▸ **AIM OF THE TASK**
What you return must be the full listing, word for word, with no images in it.

+--

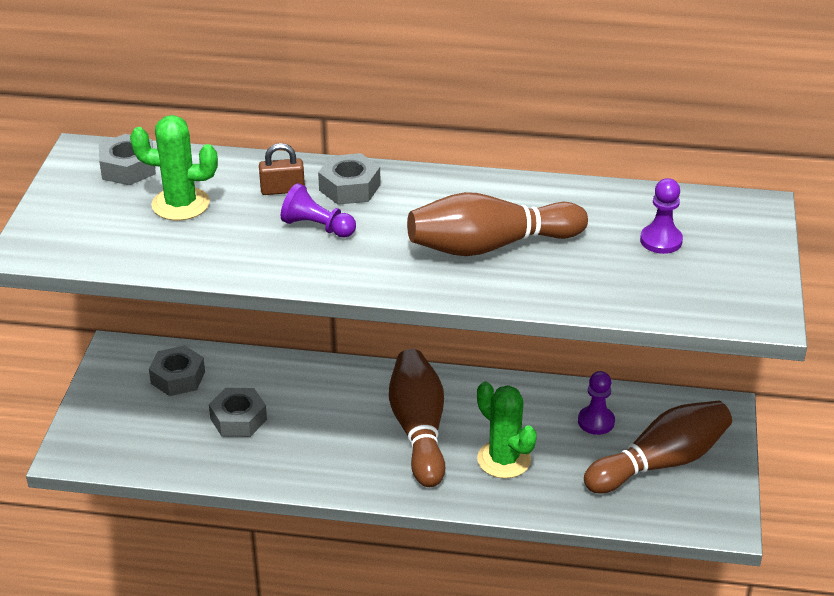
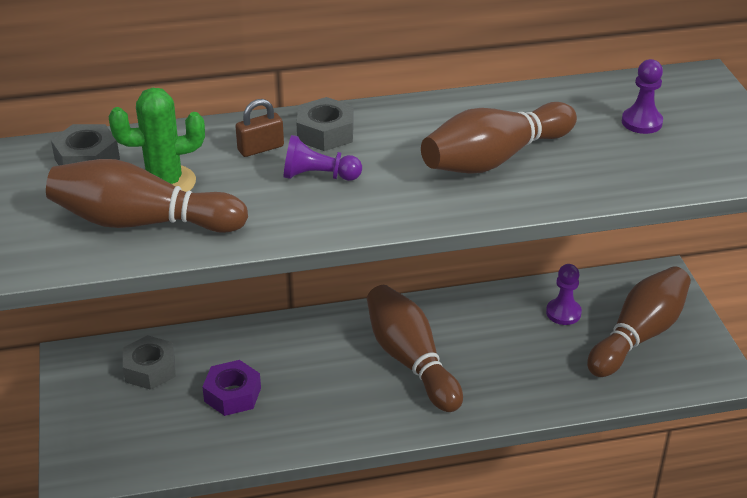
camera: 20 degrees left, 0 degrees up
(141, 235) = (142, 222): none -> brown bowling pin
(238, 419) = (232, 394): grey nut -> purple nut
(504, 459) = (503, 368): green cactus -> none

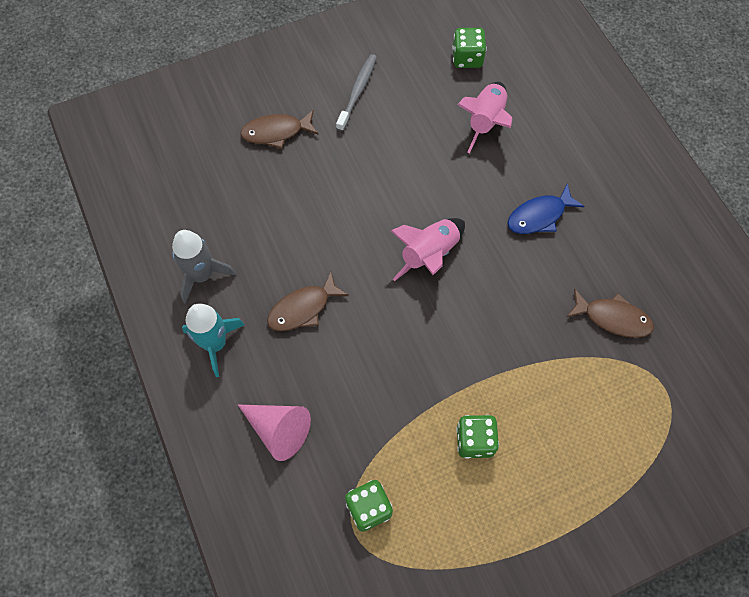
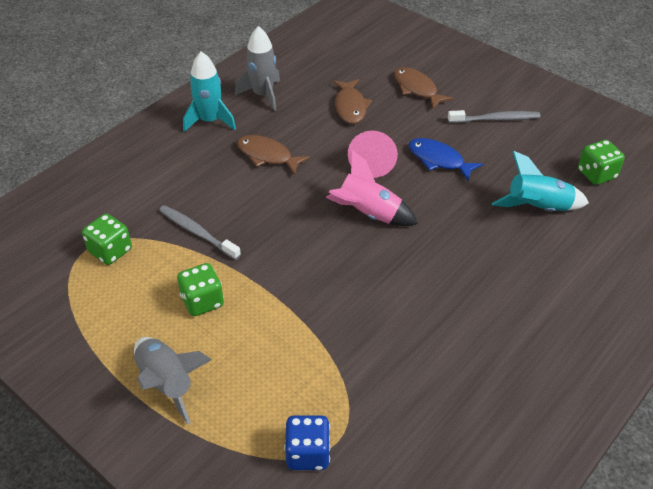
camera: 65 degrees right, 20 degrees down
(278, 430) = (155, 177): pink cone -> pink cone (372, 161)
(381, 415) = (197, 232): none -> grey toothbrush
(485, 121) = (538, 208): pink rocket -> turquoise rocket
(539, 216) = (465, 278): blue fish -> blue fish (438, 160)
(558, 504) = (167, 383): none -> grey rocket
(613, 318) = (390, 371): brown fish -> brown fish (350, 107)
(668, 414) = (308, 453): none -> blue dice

+--

▸ **EXERCISE OUTPUT**
camera: 20 degrees left, 0 degrees up
(141, 235) = (142, 222): none -> brown bowling pin
(238, 419) = (232, 394): grey nut -> purple nut
(504, 459) = (503, 368): green cactus -> none

camera: 65 degrees right, 20 degrees down
(278, 430) = (155, 177): pink cone -> pink cone (372, 161)
(381, 415) = (197, 232): none -> grey toothbrush
(485, 121) = (538, 208): pink rocket -> turquoise rocket
(539, 216) = (465, 278): blue fish -> blue fish (438, 160)
(558, 504) = (167, 383): none -> grey rocket
(613, 318) = (390, 371): brown fish -> brown fish (350, 107)
(668, 414) = (308, 453): none -> blue dice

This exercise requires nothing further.